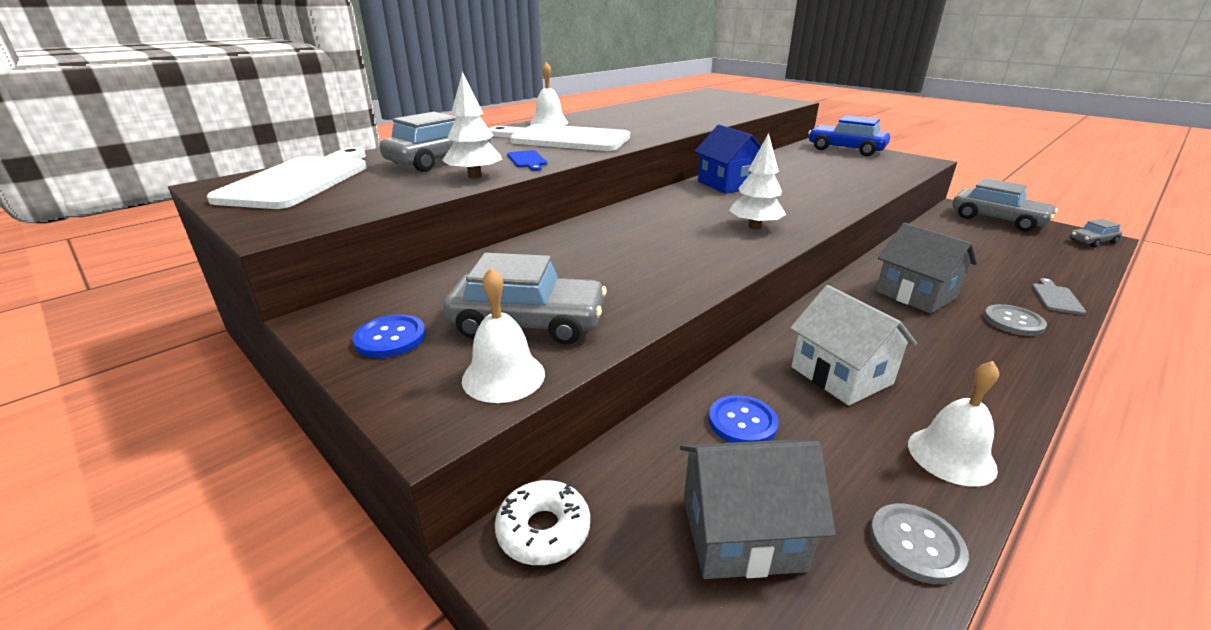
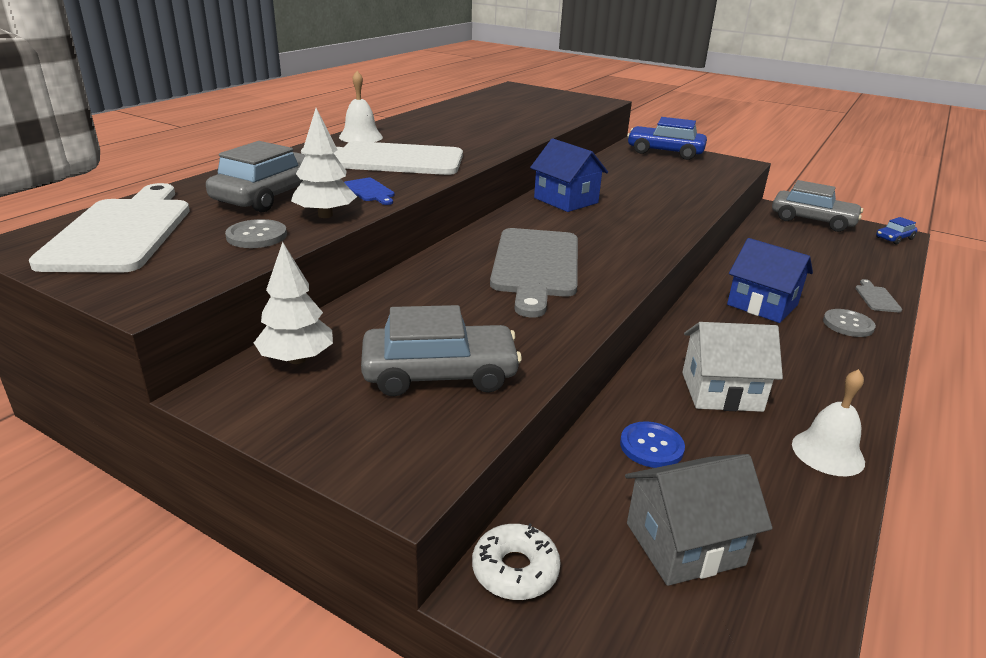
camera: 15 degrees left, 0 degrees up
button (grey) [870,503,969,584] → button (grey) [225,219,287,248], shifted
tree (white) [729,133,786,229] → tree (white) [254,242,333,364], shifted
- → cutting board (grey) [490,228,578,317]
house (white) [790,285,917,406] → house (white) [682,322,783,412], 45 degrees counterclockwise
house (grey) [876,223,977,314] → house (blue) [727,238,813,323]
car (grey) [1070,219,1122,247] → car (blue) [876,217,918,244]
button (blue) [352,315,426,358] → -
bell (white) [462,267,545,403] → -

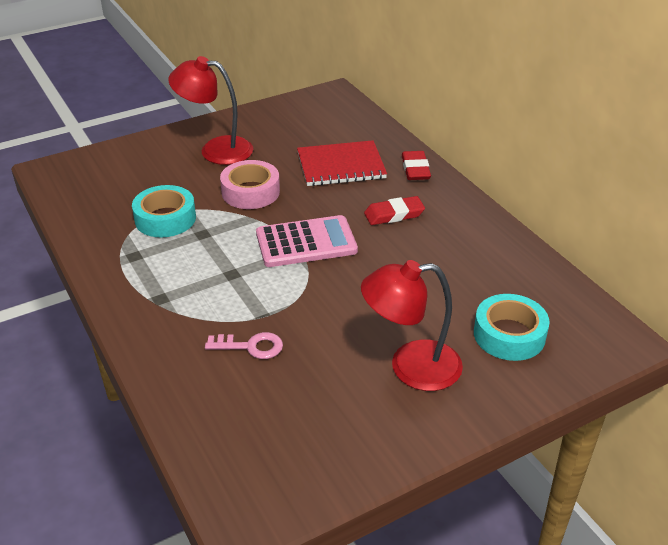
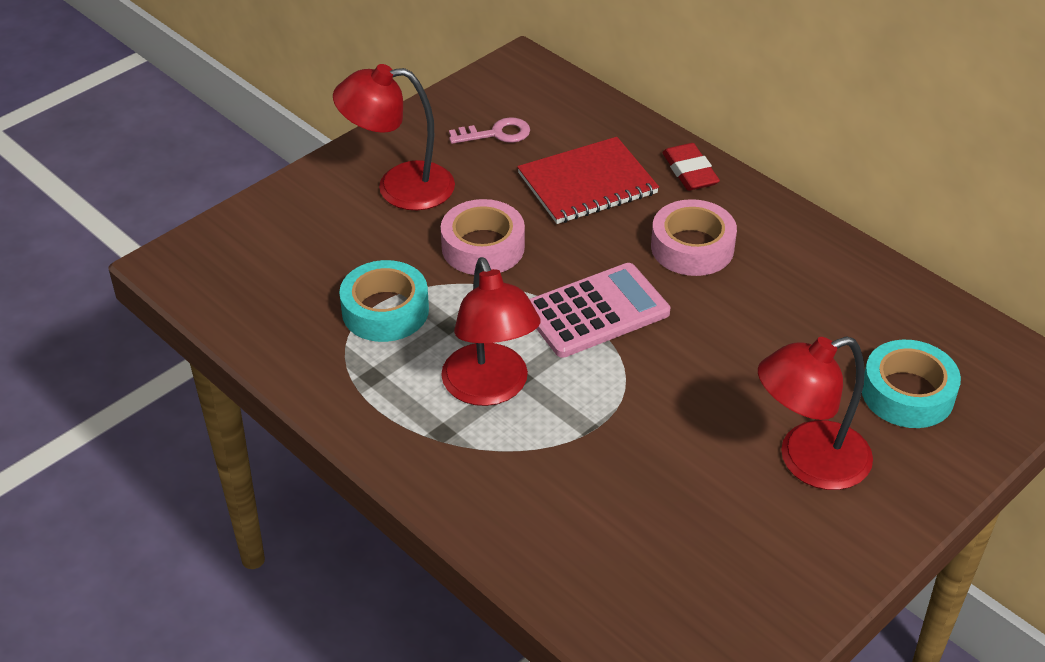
camera: 15 degrees left, 5 degrees up
- → lamp (red) [441,257,541,406]
key (pink) [205,332,283,359] → key (pink) [449,117,530,144], shifted
eraser (red) [364,196,425,225] → tape (pink) [651,199,737,276]

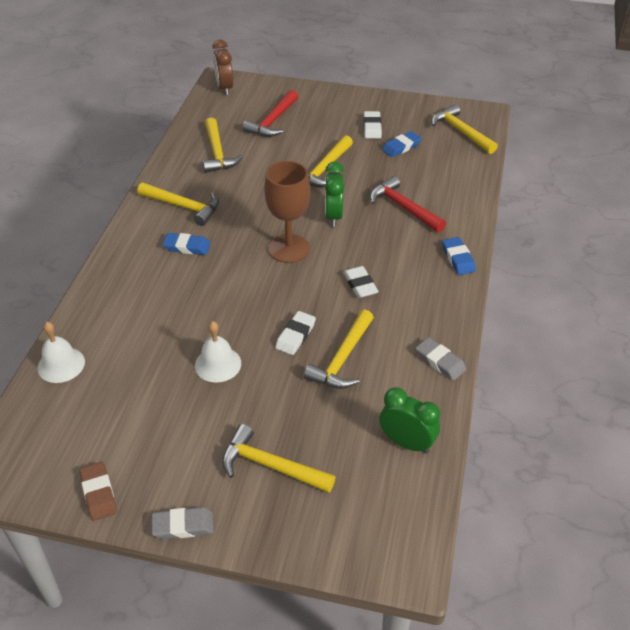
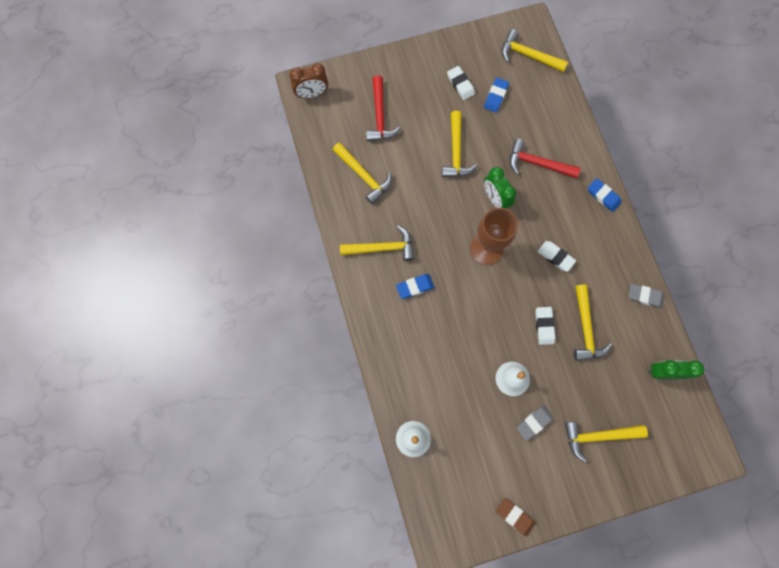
camera: 30 degrees left, 30 degrees up
clock (brown) [212,39,233,95] → clock (brown) [289,63,328,98], 60 degrees counterclockwise
eraser (grey) [152,507,214,539] → eraser (grey) [516,405,554,441], shifted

Problem ::
The answer should be nothing but the number of lines above that contain "blue".

Task answer ::
3